───── Exercise inputs ─────
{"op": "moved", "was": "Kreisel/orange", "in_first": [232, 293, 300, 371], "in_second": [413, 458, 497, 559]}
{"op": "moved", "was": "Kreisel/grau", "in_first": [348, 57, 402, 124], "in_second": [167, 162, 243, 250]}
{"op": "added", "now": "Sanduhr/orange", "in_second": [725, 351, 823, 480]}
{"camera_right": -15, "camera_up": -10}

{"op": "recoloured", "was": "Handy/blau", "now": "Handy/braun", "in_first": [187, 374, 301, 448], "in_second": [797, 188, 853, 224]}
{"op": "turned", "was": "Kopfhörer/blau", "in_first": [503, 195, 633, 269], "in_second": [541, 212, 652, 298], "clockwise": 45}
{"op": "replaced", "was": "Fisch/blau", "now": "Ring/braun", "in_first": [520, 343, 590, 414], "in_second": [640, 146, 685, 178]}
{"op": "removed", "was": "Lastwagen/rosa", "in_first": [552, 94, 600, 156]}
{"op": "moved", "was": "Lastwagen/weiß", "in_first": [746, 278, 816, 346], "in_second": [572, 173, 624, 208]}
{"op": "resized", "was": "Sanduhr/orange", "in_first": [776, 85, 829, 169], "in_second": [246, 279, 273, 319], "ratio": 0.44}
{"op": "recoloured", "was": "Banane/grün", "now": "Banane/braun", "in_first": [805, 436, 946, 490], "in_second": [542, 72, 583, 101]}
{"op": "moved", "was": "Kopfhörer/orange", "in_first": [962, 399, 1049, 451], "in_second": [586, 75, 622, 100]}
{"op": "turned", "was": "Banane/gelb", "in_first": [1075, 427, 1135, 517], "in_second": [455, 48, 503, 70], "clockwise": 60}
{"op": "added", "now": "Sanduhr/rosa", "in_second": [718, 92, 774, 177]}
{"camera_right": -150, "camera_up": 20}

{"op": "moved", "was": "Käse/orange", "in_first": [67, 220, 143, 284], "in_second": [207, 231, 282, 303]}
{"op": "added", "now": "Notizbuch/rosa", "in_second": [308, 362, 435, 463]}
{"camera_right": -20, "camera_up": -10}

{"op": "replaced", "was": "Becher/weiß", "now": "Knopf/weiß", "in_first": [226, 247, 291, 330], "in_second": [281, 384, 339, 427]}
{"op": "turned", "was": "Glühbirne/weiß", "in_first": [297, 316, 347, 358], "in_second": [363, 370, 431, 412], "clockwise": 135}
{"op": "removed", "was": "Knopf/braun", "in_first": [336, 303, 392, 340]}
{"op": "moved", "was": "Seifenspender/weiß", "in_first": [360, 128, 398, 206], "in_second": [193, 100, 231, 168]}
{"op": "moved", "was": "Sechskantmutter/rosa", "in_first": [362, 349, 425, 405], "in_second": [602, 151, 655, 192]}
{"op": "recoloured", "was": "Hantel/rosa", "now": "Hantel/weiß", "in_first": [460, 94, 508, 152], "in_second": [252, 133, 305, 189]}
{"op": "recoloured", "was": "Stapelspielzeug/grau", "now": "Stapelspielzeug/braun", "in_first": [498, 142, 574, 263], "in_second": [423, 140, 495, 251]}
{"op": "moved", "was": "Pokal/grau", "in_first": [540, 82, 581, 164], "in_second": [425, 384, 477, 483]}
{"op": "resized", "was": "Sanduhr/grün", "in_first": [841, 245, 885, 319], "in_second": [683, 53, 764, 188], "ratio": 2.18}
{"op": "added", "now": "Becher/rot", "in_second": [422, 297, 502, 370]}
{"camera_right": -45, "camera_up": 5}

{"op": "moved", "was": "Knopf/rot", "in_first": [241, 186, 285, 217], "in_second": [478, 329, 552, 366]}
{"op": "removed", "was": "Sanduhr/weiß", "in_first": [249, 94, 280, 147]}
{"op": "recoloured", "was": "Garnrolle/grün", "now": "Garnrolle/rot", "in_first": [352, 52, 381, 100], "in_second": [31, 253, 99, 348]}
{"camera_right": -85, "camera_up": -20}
─────
-- Task brief --
From the listing above, return each line with the word "Kreisel".

-- Answer below --
{"op": "moved", "was": "Kreisel/orange", "in_first": [232, 293, 300, 371], "in_second": [413, 458, 497, 559]}
{"op": "moved", "was": "Kreisel/grau", "in_first": [348, 57, 402, 124], "in_second": [167, 162, 243, 250]}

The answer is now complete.